Work instructions. Reproduce every line of the records below verbatim, keeping each line as it stands.

Excerpted records.
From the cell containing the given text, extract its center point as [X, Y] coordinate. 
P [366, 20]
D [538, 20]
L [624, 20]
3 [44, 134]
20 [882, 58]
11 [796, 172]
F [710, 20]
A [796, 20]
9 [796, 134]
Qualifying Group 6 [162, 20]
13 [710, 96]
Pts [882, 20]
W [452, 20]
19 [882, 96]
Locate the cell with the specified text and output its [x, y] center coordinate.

Exercise answer.
From the cell containing the given text, extract its center point as [X, Y] coordinate. 
P [366, 20]
D [538, 20]
L [624, 20]
3 [44, 134]
20 [882, 58]
11 [796, 172]
F [710, 20]
A [796, 20]
9 [796, 134]
Qualifying Group 6 [162, 20]
13 [710, 96]
Pts [882, 20]
W [452, 20]
19 [882, 96]
Locate the cell with the specified text and output its [x, y] center coordinate.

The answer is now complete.